▸ TASK ITEM: Write out exactly the lines running from the one with "black glue stick: 2 -> 3" to the last line of the entries, keeping both the first and the last.

▸ Recorded data:

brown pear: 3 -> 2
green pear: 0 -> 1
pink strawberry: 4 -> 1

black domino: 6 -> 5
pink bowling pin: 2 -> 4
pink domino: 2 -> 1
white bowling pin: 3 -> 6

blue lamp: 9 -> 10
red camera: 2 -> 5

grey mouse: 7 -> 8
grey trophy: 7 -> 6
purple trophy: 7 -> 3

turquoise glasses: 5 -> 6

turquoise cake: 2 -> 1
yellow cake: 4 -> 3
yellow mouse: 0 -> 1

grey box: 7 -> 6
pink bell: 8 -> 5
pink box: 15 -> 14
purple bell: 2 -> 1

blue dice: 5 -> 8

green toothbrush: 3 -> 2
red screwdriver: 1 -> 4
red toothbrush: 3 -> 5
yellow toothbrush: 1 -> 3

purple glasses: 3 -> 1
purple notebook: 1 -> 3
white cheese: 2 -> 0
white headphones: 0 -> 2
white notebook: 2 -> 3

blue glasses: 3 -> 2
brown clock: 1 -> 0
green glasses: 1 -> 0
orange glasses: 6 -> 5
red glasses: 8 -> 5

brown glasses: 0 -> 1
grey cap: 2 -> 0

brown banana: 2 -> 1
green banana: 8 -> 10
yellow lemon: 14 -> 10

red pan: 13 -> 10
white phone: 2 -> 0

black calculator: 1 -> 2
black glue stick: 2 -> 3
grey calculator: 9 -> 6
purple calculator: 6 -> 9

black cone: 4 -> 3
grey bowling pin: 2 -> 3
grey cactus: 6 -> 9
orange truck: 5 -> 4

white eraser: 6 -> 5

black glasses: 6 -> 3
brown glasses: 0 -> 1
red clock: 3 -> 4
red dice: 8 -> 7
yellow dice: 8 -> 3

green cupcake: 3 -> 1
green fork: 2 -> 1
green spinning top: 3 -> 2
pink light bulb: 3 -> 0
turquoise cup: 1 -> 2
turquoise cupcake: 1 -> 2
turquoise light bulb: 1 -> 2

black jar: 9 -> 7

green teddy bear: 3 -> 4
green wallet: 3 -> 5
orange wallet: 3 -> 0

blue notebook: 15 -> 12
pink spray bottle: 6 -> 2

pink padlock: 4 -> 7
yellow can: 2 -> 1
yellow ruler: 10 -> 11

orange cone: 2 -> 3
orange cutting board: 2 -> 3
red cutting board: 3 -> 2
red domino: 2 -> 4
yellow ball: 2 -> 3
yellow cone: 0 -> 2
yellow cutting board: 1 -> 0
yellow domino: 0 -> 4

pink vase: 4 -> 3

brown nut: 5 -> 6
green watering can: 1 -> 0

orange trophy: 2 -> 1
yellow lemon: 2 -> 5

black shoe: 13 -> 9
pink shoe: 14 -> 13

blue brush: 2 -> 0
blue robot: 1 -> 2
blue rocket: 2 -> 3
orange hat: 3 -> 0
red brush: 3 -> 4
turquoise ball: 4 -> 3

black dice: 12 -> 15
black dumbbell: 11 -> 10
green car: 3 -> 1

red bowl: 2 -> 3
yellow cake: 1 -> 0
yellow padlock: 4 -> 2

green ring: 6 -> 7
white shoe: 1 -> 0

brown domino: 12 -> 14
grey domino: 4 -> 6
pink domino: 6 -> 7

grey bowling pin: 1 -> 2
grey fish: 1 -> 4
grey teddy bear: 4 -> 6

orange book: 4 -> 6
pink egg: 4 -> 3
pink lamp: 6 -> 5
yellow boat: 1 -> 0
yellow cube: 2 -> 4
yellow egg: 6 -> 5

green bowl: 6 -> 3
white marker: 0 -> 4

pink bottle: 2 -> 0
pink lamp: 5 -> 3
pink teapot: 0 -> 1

▸ TASK SOLUTION:
black glue stick: 2 -> 3
grey calculator: 9 -> 6
purple calculator: 6 -> 9

black cone: 4 -> 3
grey bowling pin: 2 -> 3
grey cactus: 6 -> 9
orange truck: 5 -> 4

white eraser: 6 -> 5

black glasses: 6 -> 3
brown glasses: 0 -> 1
red clock: 3 -> 4
red dice: 8 -> 7
yellow dice: 8 -> 3

green cupcake: 3 -> 1
green fork: 2 -> 1
green spinning top: 3 -> 2
pink light bulb: 3 -> 0
turquoise cup: 1 -> 2
turquoise cupcake: 1 -> 2
turquoise light bulb: 1 -> 2

black jar: 9 -> 7

green teddy bear: 3 -> 4
green wallet: 3 -> 5
orange wallet: 3 -> 0

blue notebook: 15 -> 12
pink spray bottle: 6 -> 2

pink padlock: 4 -> 7
yellow can: 2 -> 1
yellow ruler: 10 -> 11

orange cone: 2 -> 3
orange cutting board: 2 -> 3
red cutting board: 3 -> 2
red domino: 2 -> 4
yellow ball: 2 -> 3
yellow cone: 0 -> 2
yellow cutting board: 1 -> 0
yellow domino: 0 -> 4

pink vase: 4 -> 3

brown nut: 5 -> 6
green watering can: 1 -> 0

orange trophy: 2 -> 1
yellow lemon: 2 -> 5

black shoe: 13 -> 9
pink shoe: 14 -> 13

blue brush: 2 -> 0
blue robot: 1 -> 2
blue rocket: 2 -> 3
orange hat: 3 -> 0
red brush: 3 -> 4
turquoise ball: 4 -> 3

black dice: 12 -> 15
black dumbbell: 11 -> 10
green car: 3 -> 1

red bowl: 2 -> 3
yellow cake: 1 -> 0
yellow padlock: 4 -> 2

green ring: 6 -> 7
white shoe: 1 -> 0

brown domino: 12 -> 14
grey domino: 4 -> 6
pink domino: 6 -> 7

grey bowling pin: 1 -> 2
grey fish: 1 -> 4
grey teddy bear: 4 -> 6

orange book: 4 -> 6
pink egg: 4 -> 3
pink lamp: 6 -> 5
yellow boat: 1 -> 0
yellow cube: 2 -> 4
yellow egg: 6 -> 5

green bowl: 6 -> 3
white marker: 0 -> 4

pink bottle: 2 -> 0
pink lamp: 5 -> 3
pink teapot: 0 -> 1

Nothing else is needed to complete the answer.